■ **Work request**: Look for "Player" in the material below and show each line that contains it.

☆ ☆ ☆ ☆

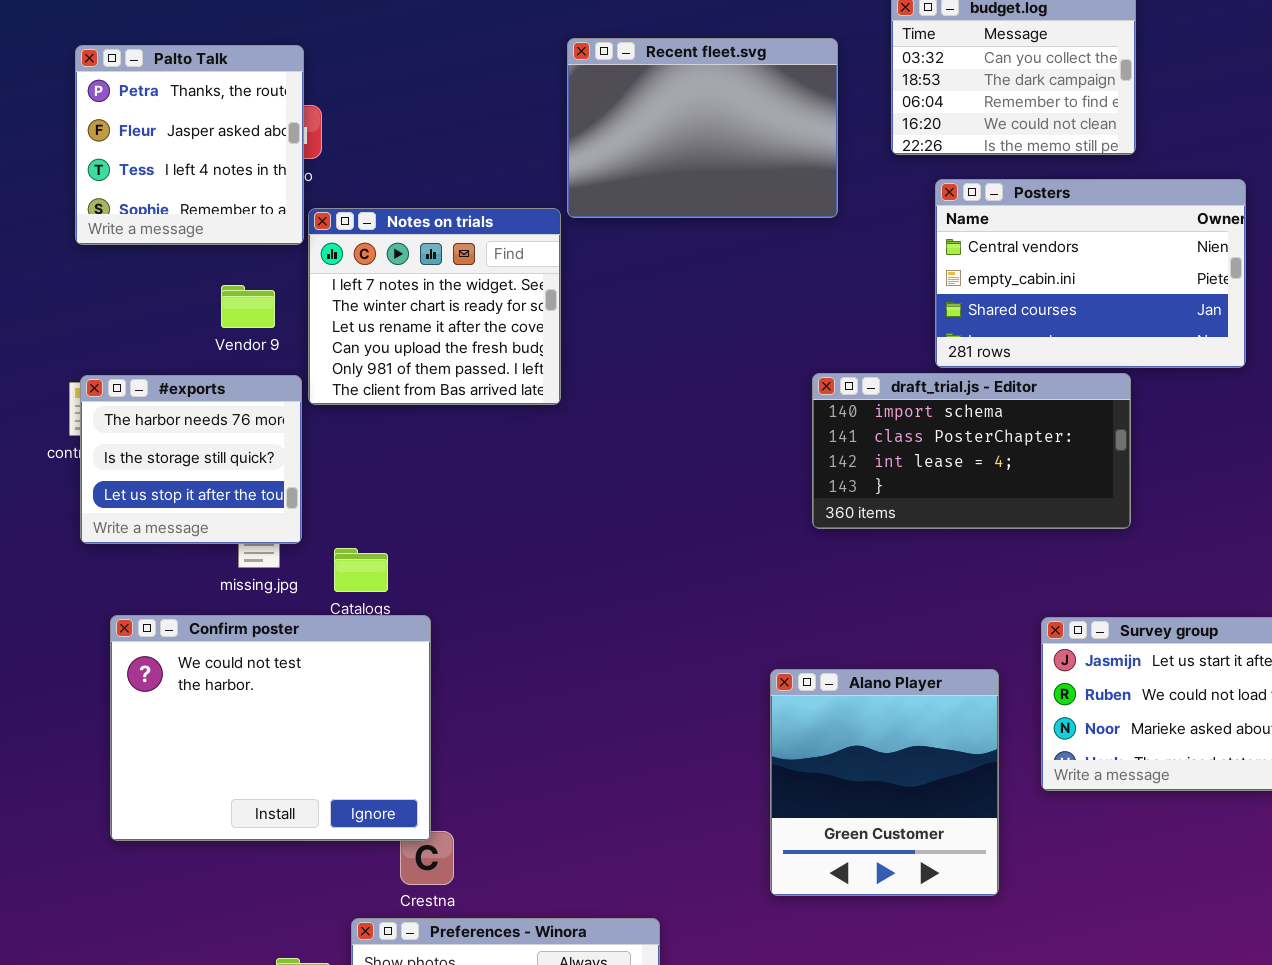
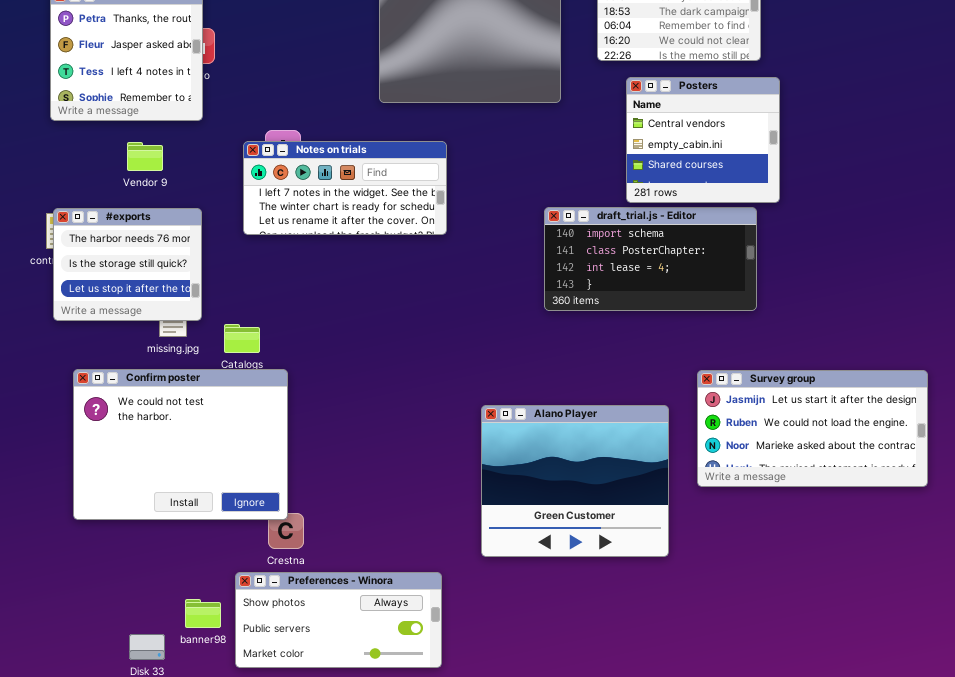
Posters: [935,179,1246,368] -> [626,77,780,203], resized
Notes on trials: [308,208,561,405] -> [243,141,447,235], moved, resized
Vendor 9: [221,285,275,328] -> [127,142,163,171], moved
Alano Player: [770,669,999,896] -> [481,405,669,557], resized

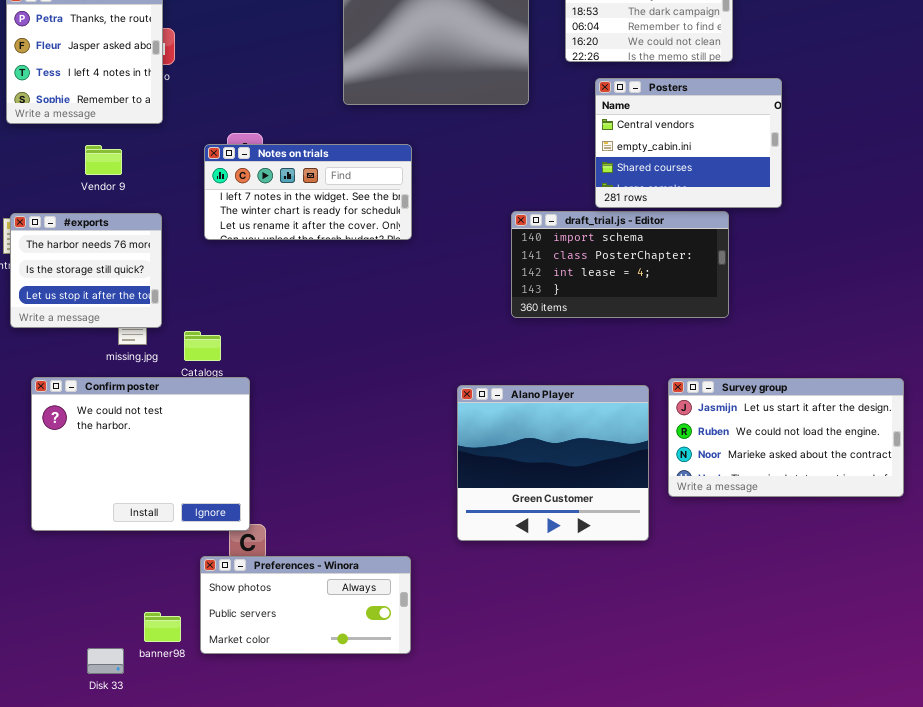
Posters: [626,77,780,203] -> [595,78,782,208], resized
Alano Player: [481,405,669,557] -> [457,385,649,541], moved
Preferences - Winora: [235,572,442,668] -> [200,556,411,654], moved

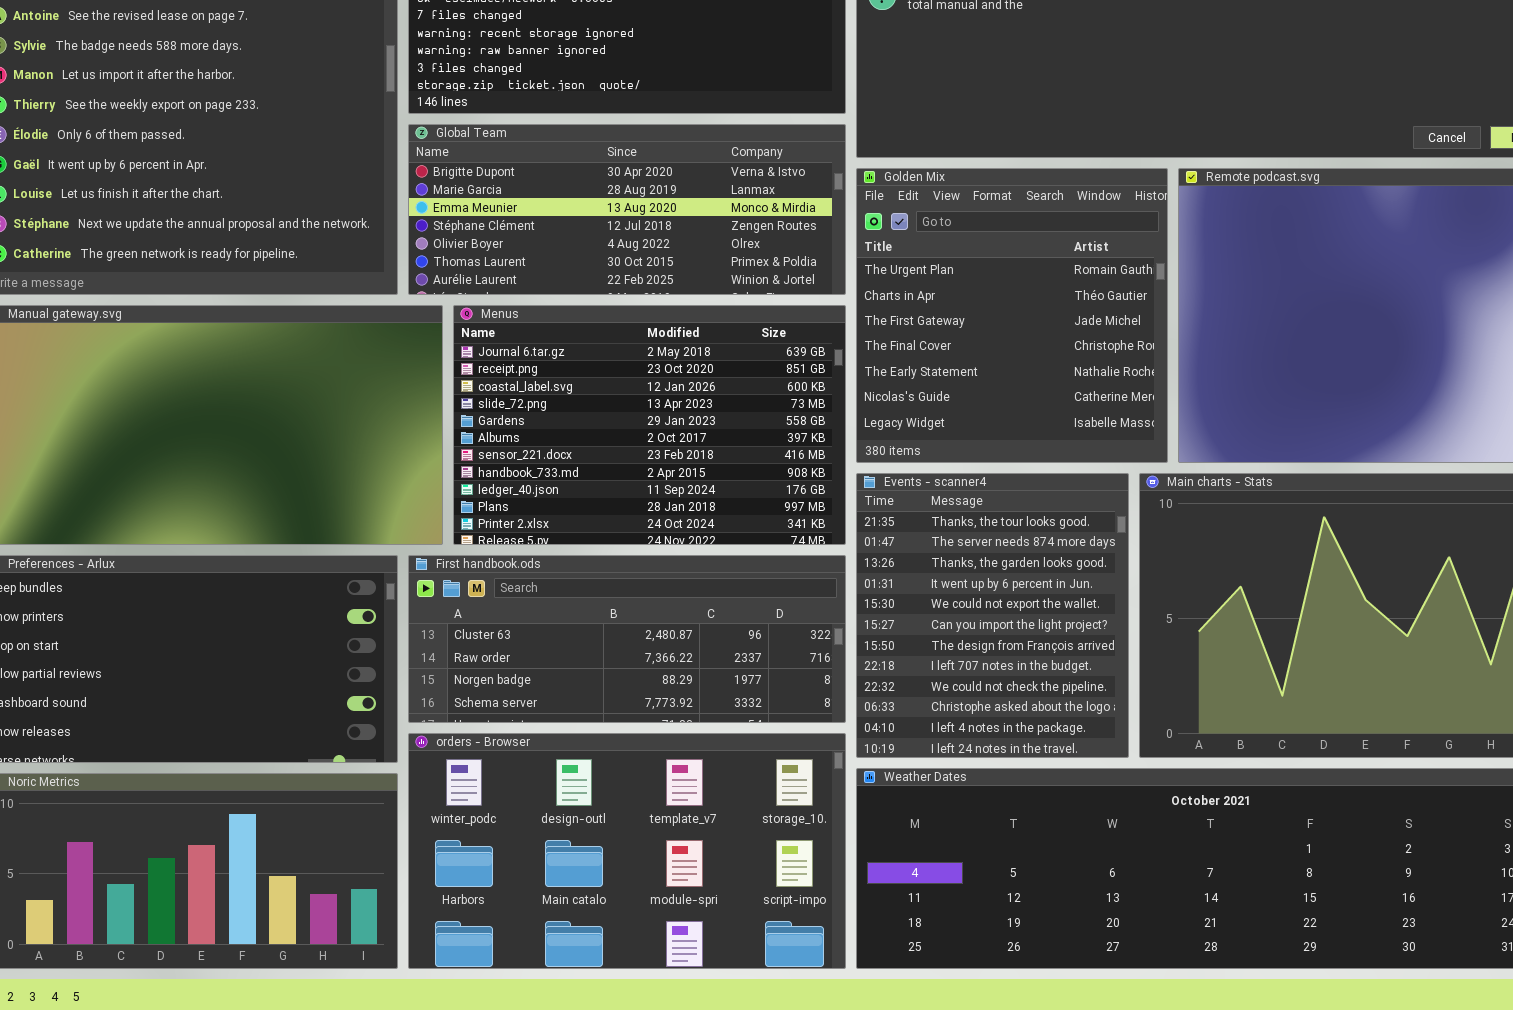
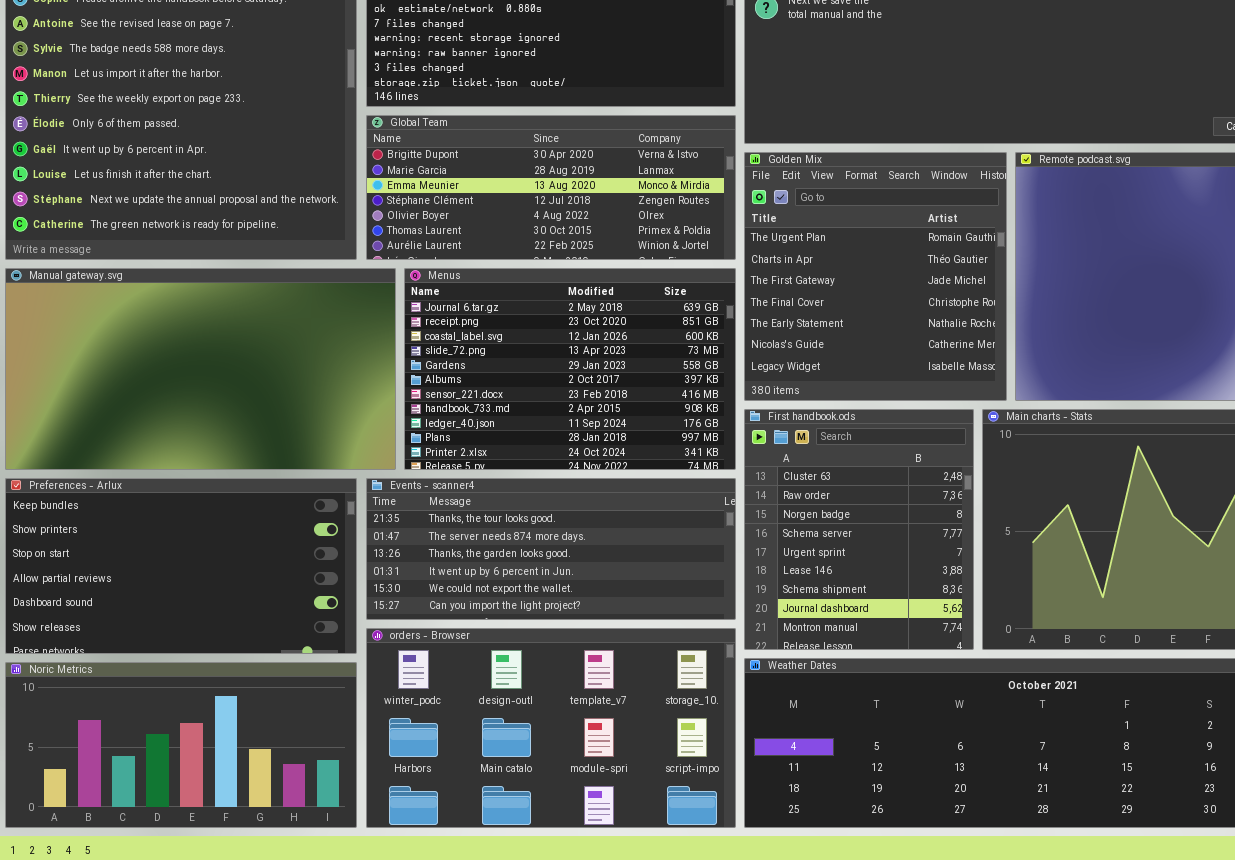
Events - scanner4: [856,473,1129,758] -> [366,478,736,620], moved, resized
First handbook.ods: [408,555,846,723] -> [744,409,974,650], moved, resized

☆ ☆ ☆ ☆

■ **Result**:
Alano Player: [770,669,999,896] -> [481,405,669,557], resized
Alano Player: [481,405,669,557] -> [457,385,649,541], moved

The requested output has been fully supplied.